◆ Goal of the exercise
Images stay out. Everything else in the records is repeated exactly.

◆ The records
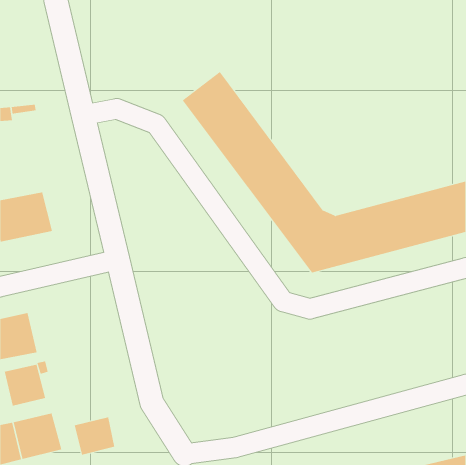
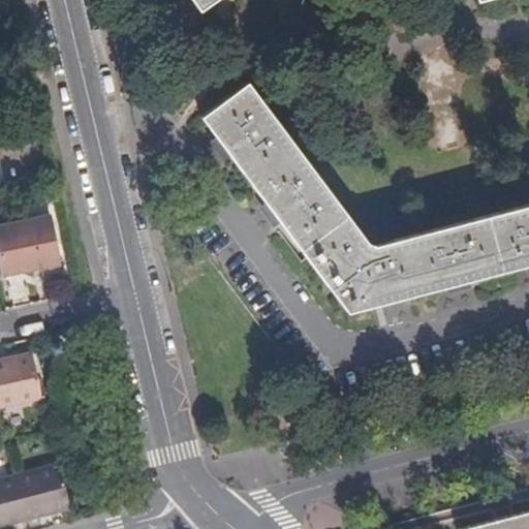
building: [4,364,46,407] -> none
building: [74,417,115,456] -> none

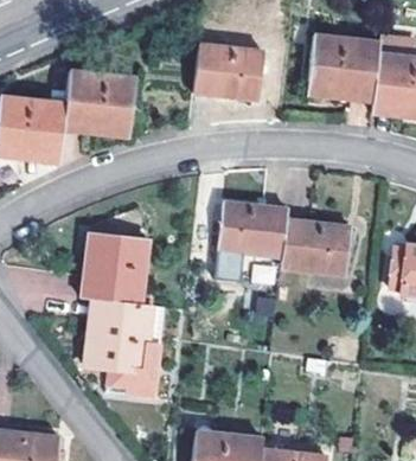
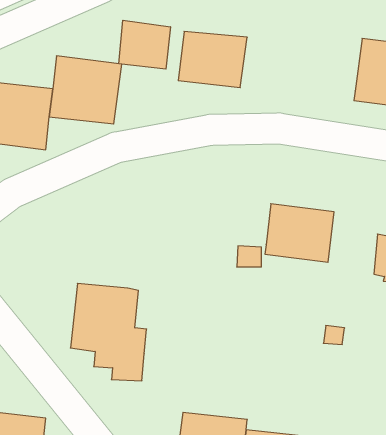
building: none -> [119,20,170,69]
building: [307,33,380,104] -> none
building: [218,201,288,260] -> none
building: [81,232,149,303] -> none

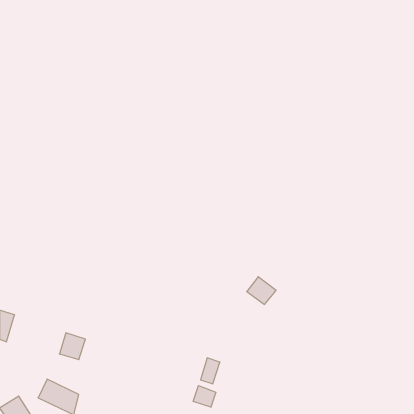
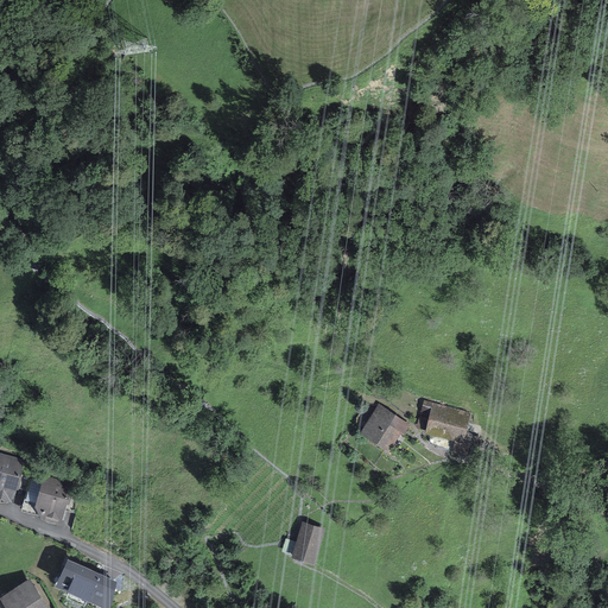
building: none -> [420,403,468,441]
building: [59,333,85,360] -> [32,481,70,520]
building: [193,386,216,407] -> none

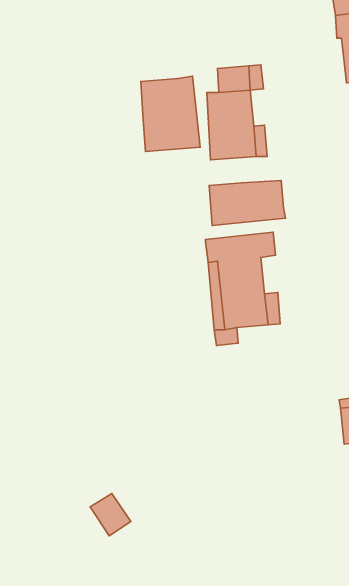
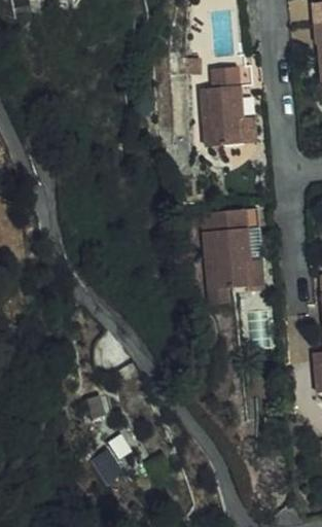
building: [141,76,200,151] -> none
building: [209,180,285,225] -> none

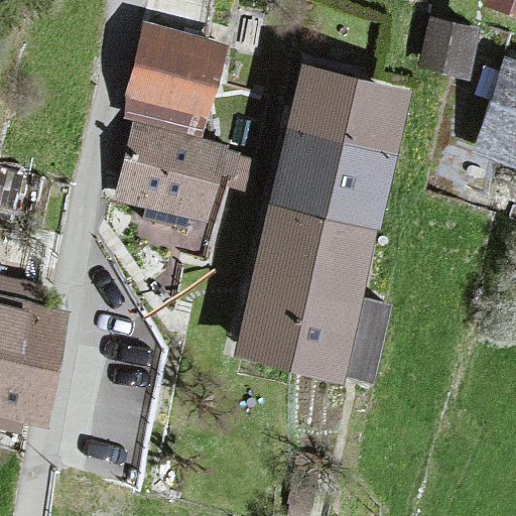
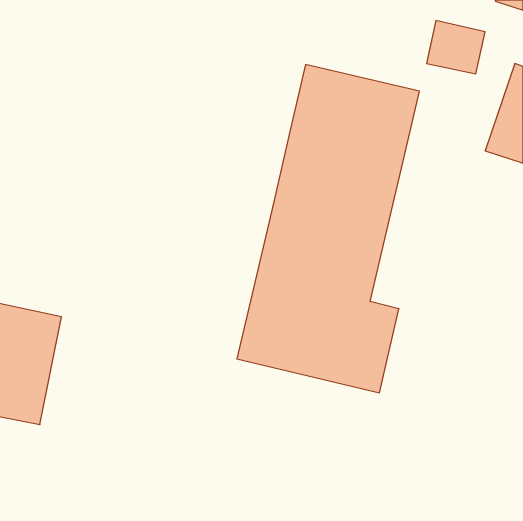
building: [124,23,230,122] -> none
building: [117,128,229,222] -> none

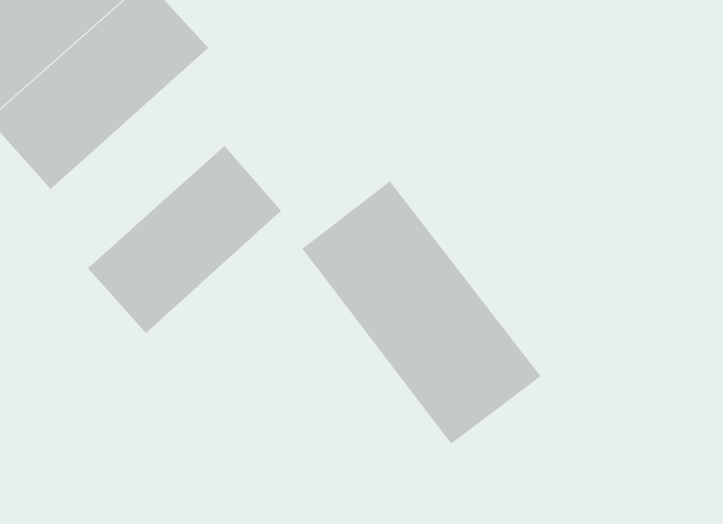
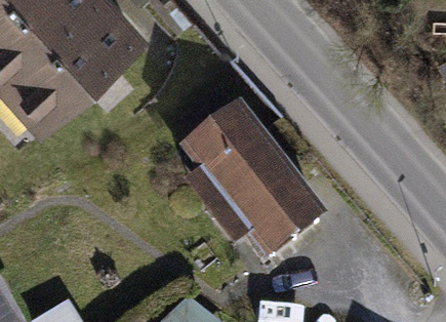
building: [87,145,282,334] -> none

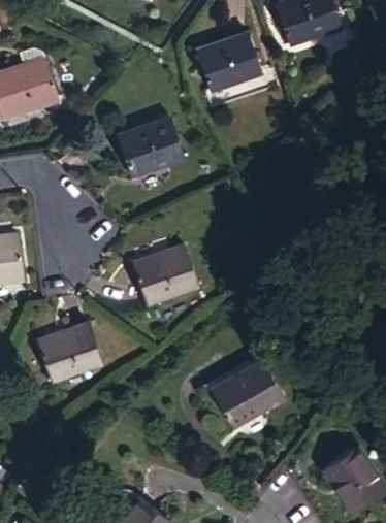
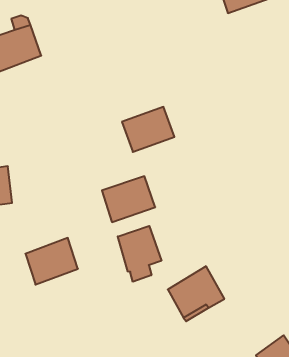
building: [197,35,262,89] -> none
building: [119,119,184,174] -> [122,107,174,152]
building: none -> [118,226,161,282]

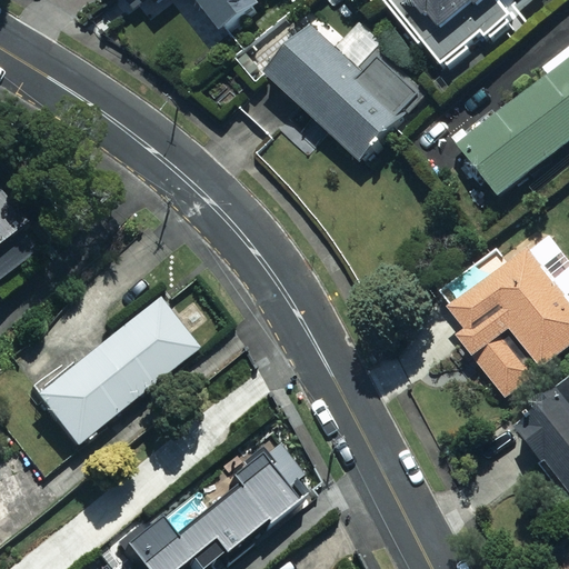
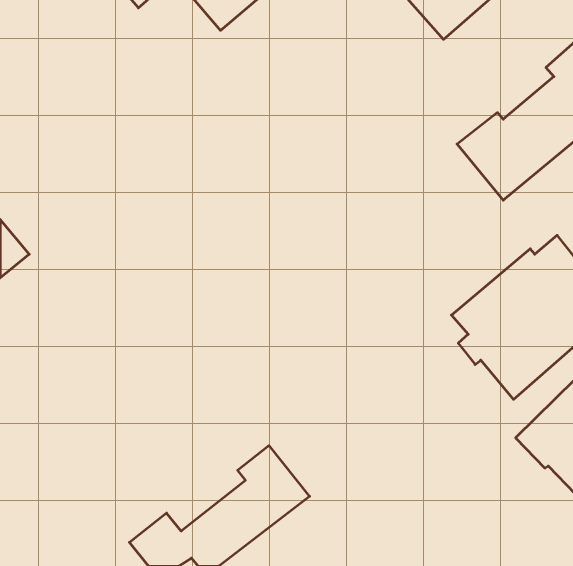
building: [267,27,425,162] -> none
building: [31,296,196,449] -> none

◆ Result for this task
building: [4,364,46,407] -> none
building: [74,417,115,456] -> none

building: none -> [119,20,170,69]
building: [307,33,380,104] -> none
building: [218,201,288,260] -> none
building: [81,232,149,303] -> none

building: none -> [420,403,468,441]
building: [59,333,85,360] -> [32,481,70,520]
building: [193,386,216,407] -> none

building: [141,76,200,151] -> none
building: [209,180,285,225] -> none

building: [124,23,230,122] -> none
building: [117,128,229,222] -> none

building: [87,145,282,334] -> none

building: [197,35,262,89] -> none
building: [119,119,184,174] -> [122,107,174,152]
building: none -> [118,226,161,282]

building: [267,27,425,162] -> none
building: [31,296,196,449] -> none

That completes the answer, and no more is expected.